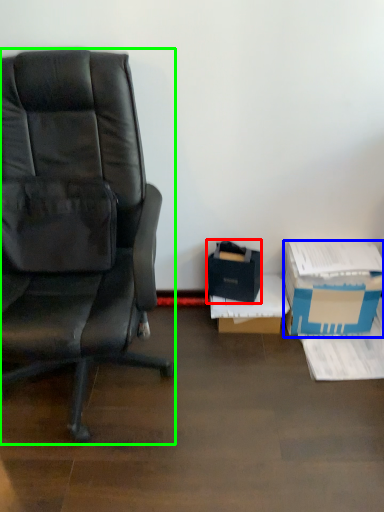
Question: Considering the real-world distances, which object is closest to box (highlighted by a red box)? box (highlighted by a blue box) or chair (highlighted by a green box).

Choices:
 (A) box
 (B) chair

Answer: (A)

□ □ □ □ □ □ □

• **YOUR GOAL**:
Return the listing above verbatim, omitting the picture.

• **EXERCISE RESPONSE**:
Question: Considering the real-world distances, which object is closest to box (highlighted by a red box)? box (highlighted by a blue box) or chair (highlighted by a green box).

Choices:
 (A) box
 (B) chair

Answer: (A)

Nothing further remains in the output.